:: Assigned task ::
Every record that follows must be set down word for word.

Extracted data entries
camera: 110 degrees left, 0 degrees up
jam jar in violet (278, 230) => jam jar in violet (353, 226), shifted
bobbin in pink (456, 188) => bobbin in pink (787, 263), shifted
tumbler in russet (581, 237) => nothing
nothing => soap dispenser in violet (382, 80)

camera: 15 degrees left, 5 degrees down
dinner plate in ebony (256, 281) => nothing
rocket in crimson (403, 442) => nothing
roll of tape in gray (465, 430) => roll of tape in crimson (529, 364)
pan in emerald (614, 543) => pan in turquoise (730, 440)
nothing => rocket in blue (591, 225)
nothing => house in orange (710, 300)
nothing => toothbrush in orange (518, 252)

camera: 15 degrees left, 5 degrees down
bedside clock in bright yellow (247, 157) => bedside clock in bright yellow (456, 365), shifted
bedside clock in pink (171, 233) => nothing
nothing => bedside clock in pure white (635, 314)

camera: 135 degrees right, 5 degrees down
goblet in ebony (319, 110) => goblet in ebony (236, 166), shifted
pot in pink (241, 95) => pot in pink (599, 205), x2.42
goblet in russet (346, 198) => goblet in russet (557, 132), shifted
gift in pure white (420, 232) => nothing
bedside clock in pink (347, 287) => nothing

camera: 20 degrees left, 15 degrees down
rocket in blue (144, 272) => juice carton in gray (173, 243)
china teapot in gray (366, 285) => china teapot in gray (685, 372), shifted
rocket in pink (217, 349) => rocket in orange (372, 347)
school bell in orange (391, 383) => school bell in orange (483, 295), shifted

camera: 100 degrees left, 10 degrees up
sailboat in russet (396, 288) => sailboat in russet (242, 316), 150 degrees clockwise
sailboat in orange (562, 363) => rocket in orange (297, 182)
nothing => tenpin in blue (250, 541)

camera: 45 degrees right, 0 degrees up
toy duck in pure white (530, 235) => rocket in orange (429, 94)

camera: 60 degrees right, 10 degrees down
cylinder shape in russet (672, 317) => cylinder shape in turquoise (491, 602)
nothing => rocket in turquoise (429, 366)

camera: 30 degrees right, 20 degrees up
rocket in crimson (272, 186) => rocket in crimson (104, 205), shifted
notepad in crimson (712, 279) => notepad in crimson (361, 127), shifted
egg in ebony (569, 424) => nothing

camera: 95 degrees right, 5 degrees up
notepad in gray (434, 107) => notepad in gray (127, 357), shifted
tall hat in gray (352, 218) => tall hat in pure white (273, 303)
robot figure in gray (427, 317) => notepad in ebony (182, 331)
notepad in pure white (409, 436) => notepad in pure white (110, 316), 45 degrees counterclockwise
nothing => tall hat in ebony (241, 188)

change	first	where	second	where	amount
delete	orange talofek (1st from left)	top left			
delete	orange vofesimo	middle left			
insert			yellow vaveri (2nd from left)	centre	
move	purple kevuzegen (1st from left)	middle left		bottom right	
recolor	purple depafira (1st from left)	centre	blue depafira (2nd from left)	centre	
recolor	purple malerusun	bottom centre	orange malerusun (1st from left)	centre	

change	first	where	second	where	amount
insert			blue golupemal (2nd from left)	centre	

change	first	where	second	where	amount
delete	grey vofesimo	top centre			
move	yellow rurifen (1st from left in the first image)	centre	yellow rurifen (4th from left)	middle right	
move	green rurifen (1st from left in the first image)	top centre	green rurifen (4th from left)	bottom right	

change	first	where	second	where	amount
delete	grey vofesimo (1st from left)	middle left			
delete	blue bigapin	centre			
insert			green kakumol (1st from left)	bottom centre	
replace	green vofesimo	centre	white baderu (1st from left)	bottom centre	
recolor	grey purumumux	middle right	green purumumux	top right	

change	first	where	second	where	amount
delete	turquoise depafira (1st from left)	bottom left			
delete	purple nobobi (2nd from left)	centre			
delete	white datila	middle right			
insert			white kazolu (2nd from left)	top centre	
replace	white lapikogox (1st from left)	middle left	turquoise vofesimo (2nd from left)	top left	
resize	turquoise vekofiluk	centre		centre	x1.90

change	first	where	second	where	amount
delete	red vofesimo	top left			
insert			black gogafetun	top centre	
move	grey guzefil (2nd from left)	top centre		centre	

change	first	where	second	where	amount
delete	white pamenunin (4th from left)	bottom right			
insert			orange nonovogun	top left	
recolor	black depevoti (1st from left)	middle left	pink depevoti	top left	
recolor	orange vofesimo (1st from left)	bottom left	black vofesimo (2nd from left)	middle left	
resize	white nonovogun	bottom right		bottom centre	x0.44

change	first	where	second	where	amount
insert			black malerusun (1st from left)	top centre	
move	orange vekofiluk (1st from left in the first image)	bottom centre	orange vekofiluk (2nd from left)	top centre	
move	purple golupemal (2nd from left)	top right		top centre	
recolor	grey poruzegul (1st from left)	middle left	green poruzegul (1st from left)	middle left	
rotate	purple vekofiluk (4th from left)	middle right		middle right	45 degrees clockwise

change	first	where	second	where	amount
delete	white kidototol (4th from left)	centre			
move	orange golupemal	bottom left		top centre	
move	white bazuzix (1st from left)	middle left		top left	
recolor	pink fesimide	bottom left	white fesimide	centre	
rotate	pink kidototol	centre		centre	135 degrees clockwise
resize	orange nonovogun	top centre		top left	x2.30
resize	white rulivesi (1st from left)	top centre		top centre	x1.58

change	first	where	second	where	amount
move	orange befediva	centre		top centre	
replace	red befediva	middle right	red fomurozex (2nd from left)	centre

:: Solution to the exercise ::
camera: 110 degrees left, 0 degrees up
jam jar in violet (278, 230) => jam jar in violet (353, 226), shifted
bobbin in pink (456, 188) => bobbin in pink (787, 263), shifted
tumbler in russet (581, 237) => nothing
nothing => soap dispenser in violet (382, 80)

camera: 15 degrees left, 5 degrees down
dinner plate in ebony (256, 281) => nothing
rocket in crimson (403, 442) => nothing
roll of tape in gray (465, 430) => roll of tape in crimson (529, 364)
pan in emerald (614, 543) => pan in turquoise (730, 440)
nothing => rocket in blue (591, 225)
nothing => house in orange (710, 300)
nothing => toothbrush in orange (518, 252)

camera: 15 degrees left, 5 degrees down
bedside clock in bright yellow (247, 157) => bedside clock in bright yellow (456, 365), shifted
bedside clock in pink (171, 233) => nothing
nothing => bedside clock in pure white (635, 314)

camera: 135 degrees right, 5 degrees down
goblet in ebony (319, 110) => goblet in ebony (236, 166), shifted
pot in pink (241, 95) => pot in pink (599, 205), x2.42
goblet in russet (346, 198) => goblet in russet (557, 132), shifted
gift in pure white (420, 232) => nothing
bedside clock in pink (347, 287) => nothing

camera: 20 degrees left, 15 degrees down
rocket in blue (144, 272) => juice carton in gray (173, 243)
china teapot in gray (366, 285) => china teapot in gray (685, 372), shifted
rocket in pink (217, 349) => rocket in orange (372, 347)
school bell in orange (391, 383) => school bell in orange (483, 295), shifted

camera: 100 degrees left, 10 degrees up
sailboat in russet (396, 288) => sailboat in russet (242, 316), 150 degrees clockwise
sailboat in orange (562, 363) => rocket in orange (297, 182)
nothing => tenpin in blue (250, 541)

camera: 45 degrees right, 0 degrees up
toy duck in pure white (530, 235) => rocket in orange (429, 94)

camera: 60 degrees right, 10 degrees down
cylinder shape in russet (672, 317) => cylinder shape in turquoise (491, 602)
nothing => rocket in turquoise (429, 366)

camera: 30 degrees right, 20 degrees up
rocket in crimson (272, 186) => rocket in crimson (104, 205), shifted
notepad in crimson (712, 279) => notepad in crimson (361, 127), shifted
egg in ebony (569, 424) => nothing

camera: 95 degrees right, 5 degrees up
notepad in gray (434, 107) => notepad in gray (127, 357), shifted
tall hat in gray (352, 218) => tall hat in pure white (273, 303)
robot figure in gray (427, 317) => notepad in ebony (182, 331)
notepad in pure white (409, 436) => notepad in pure white (110, 316), 45 degrees counterclockwise
nothing => tall hat in ebony (241, 188)

change	first	where	second	where	amount
delete	orange talofek (1st from left)	top left			
delete	orange vofesimo	middle left			
insert			yellow vaveri (2nd from left)	centre	
move	purple kevuzegen (1st from left)	middle left		bottom right	
recolor	purple depafira (1st from left)	centre	blue depafira (2nd from left)	centre	
recolor	purple malerusun	bottom centre	orange malerusun (1st from left)	centre	

change	first	where	second	where	amount
insert			blue golupemal (2nd from left)	centre	

change	first	where	second	where	amount
delete	grey vofesimo	top centre			
move	yellow rurifen (1st from left in the first image)	centre	yellow rurifen (4th from left)	middle right	
move	green rurifen (1st from left in the first image)	top centre	green rurifen (4th from left)	bottom right	

change	first	where	second	where	amount
delete	grey vofesimo (1st from left)	middle left			
delete	blue bigapin	centre			
insert			green kakumol (1st from left)	bottom centre	
replace	green vofesimo	centre	white baderu (1st from left)	bottom centre	
recolor	grey purumumux	middle right	green purumumux	top right	

change	first	where	second	where	amount
delete	turquoise depafira (1st from left)	bottom left			
delete	purple nobobi (2nd from left)	centre			
delete	white datila	middle right			
insert			white kazolu (2nd from left)	top centre	
replace	white lapikogox (1st from left)	middle left	turquoise vofesimo (2nd from left)	top left	
resize	turquoise vekofiluk	centre		centre	x1.90

change	first	where	second	where	amount
delete	red vofesimo	top left			
insert			black gogafetun	top centre	
move	grey guzefil (2nd from left)	top centre		centre	

change	first	where	second	where	amount
delete	white pamenunin (4th from left)	bottom right			
insert			orange nonovogun	top left	
recolor	black depevoti (1st from left)	middle left	pink depevoti	top left	
recolor	orange vofesimo (1st from left)	bottom left	black vofesimo (2nd from left)	middle left	
resize	white nonovogun	bottom right		bottom centre	x0.44

change	first	where	second	where	amount
insert			black malerusun (1st from left)	top centre	
move	orange vekofiluk (1st from left in the first image)	bottom centre	orange vekofiluk (2nd from left)	top centre	
move	purple golupemal (2nd from left)	top right		top centre	
recolor	grey poruzegul (1st from left)	middle left	green poruzegul (1st from left)	middle left	
rotate	purple vekofiluk (4th from left)	middle right		middle right	45 degrees clockwise

change	first	where	second	where	amount
delete	white kidototol (4th from left)	centre			
move	orange golupemal	bottom left		top centre	
move	white bazuzix (1st from left)	middle left		top left	
recolor	pink fesimide	bottom left	white fesimide	centre	
rotate	pink kidototol	centre		centre	135 degrees clockwise
resize	orange nonovogun	top centre		top left	x2.30
resize	white rulivesi (1st from left)	top centre		top centre	x1.58

change	first	where	second	where	amount
move	orange befediva	centre		top centre	
replace	red befediva	middle right	red fomurozex (2nd from left)	centre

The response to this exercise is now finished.